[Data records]
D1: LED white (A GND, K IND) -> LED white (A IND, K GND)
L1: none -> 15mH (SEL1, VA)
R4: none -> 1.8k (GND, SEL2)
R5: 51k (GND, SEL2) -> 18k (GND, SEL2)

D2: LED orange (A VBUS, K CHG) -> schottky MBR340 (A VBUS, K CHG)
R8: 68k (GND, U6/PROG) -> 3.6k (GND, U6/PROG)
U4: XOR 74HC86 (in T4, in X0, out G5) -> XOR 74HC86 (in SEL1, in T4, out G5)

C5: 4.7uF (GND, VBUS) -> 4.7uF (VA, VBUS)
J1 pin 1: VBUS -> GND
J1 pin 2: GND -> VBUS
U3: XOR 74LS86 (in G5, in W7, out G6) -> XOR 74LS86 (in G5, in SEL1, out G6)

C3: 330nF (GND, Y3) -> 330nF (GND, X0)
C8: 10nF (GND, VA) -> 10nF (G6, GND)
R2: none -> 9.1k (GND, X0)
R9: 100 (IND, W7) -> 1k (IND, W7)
...
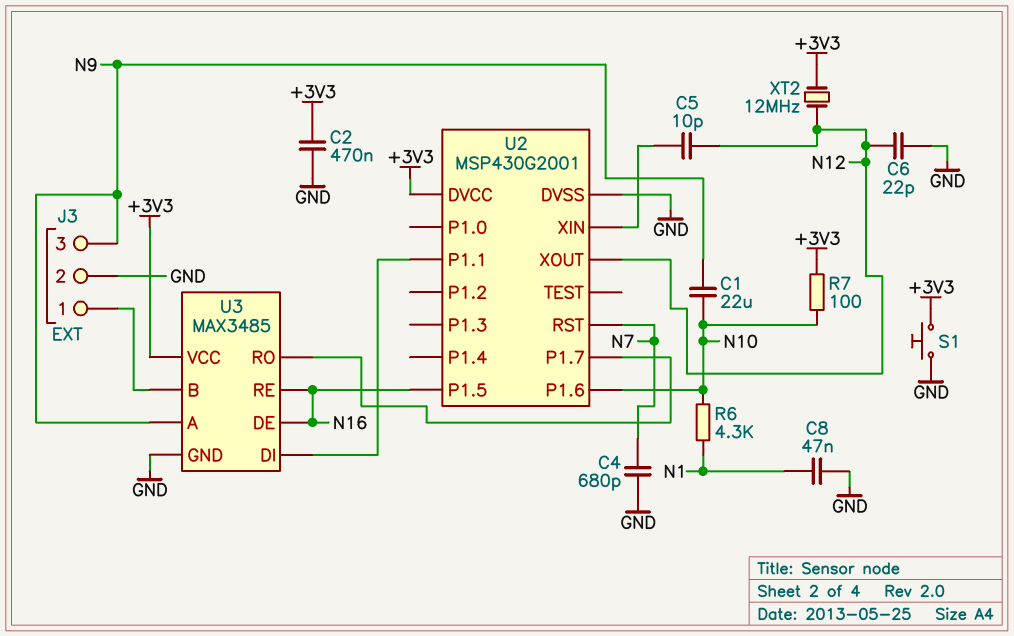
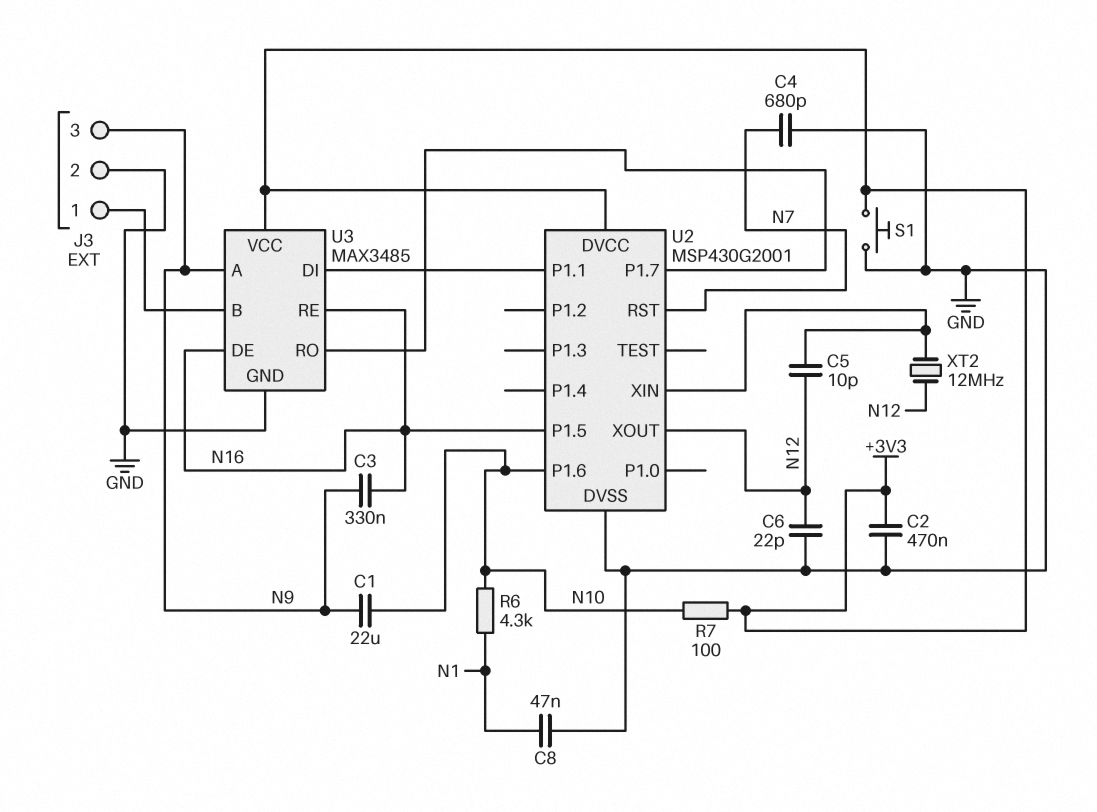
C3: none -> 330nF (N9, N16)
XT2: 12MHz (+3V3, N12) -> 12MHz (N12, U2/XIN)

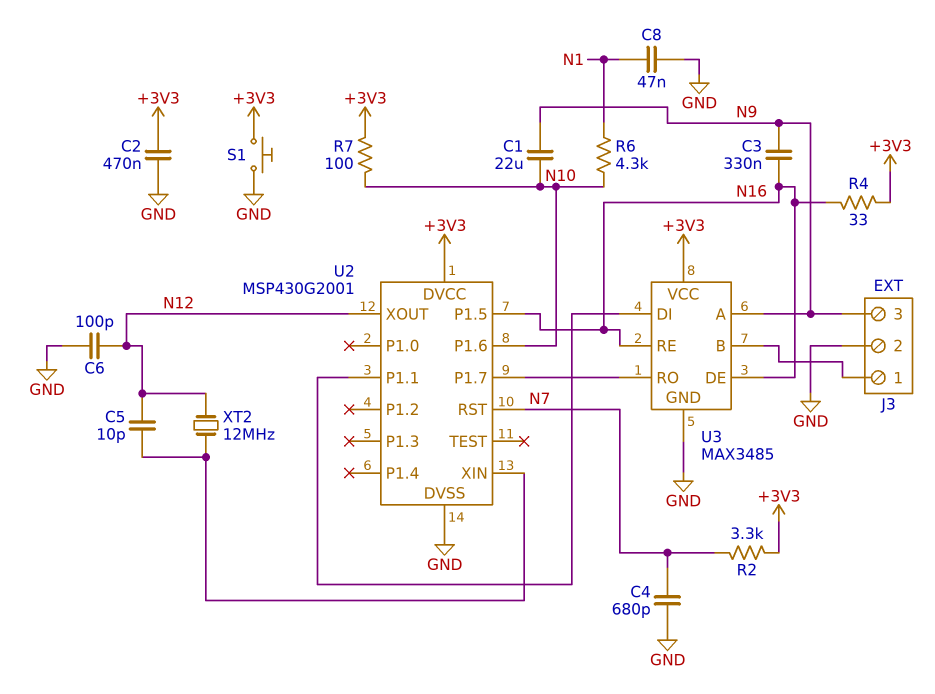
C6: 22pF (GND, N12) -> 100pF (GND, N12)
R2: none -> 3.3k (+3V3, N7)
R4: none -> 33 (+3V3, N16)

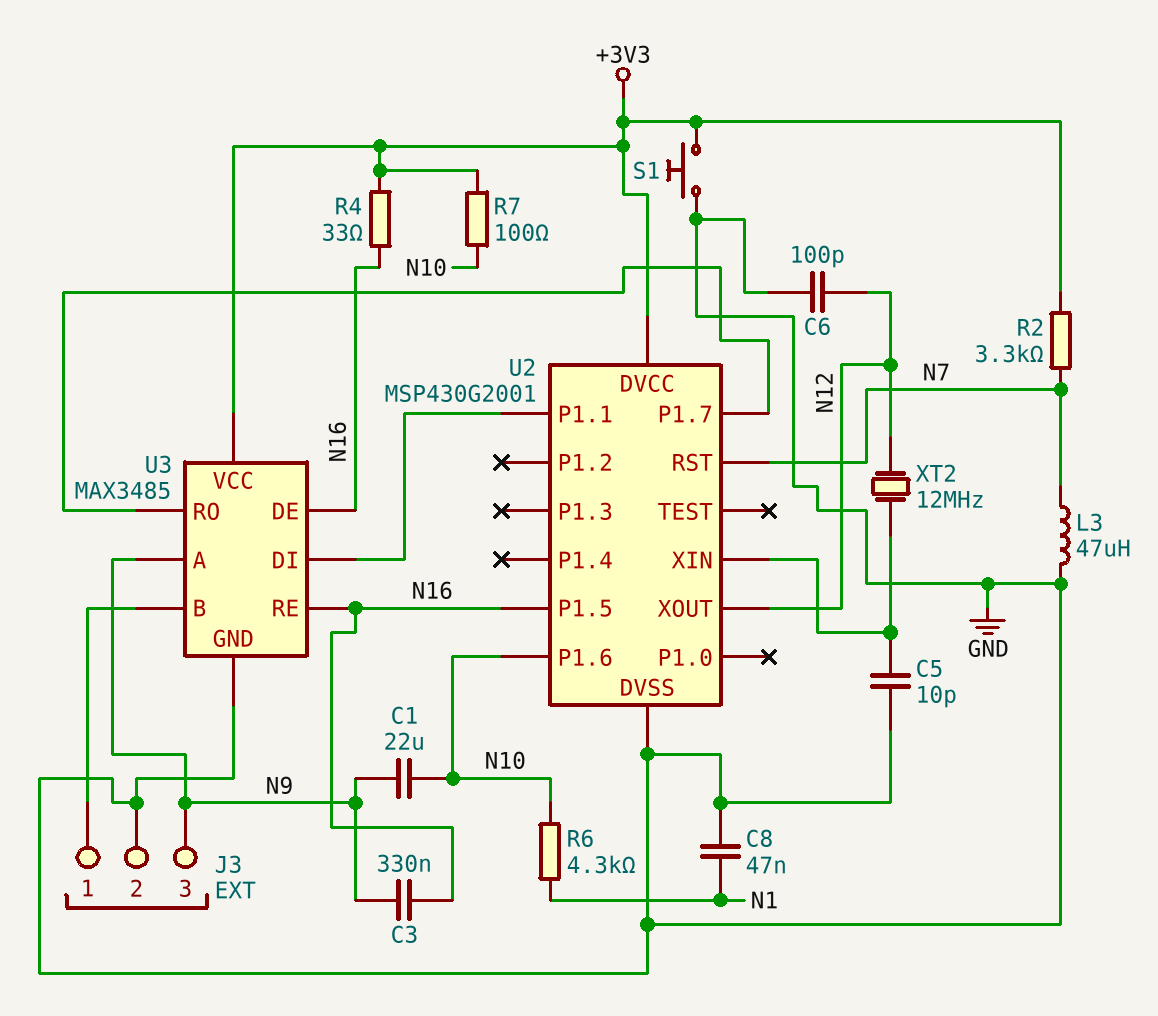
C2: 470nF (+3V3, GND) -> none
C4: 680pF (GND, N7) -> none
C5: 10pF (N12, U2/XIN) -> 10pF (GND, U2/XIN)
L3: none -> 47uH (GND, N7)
--
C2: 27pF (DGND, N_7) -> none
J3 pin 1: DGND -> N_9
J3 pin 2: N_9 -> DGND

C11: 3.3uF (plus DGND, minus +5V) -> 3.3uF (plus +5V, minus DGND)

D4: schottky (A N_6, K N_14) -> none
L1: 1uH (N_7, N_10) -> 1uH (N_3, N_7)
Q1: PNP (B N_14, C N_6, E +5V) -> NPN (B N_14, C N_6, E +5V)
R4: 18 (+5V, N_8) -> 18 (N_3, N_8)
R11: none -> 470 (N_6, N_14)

__About this task__: Print from the line containing "C3: none -> 330nF (N9, N16)" through the line containing "C4: 680pF (GND, N7) -> none" in the data above, exactly as the lines stand, and omit every picture.

__Solution for this problem__:
C3: none -> 330nF (N9, N16)
XT2: 12MHz (+3V3, N12) -> 12MHz (N12, U2/XIN)

C6: 22pF (GND, N12) -> 100pF (GND, N12)
R2: none -> 3.3k (+3V3, N7)
R4: none -> 33 (+3V3, N16)

C2: 470nF (+3V3, GND) -> none
C4: 680pF (GND, N7) -> none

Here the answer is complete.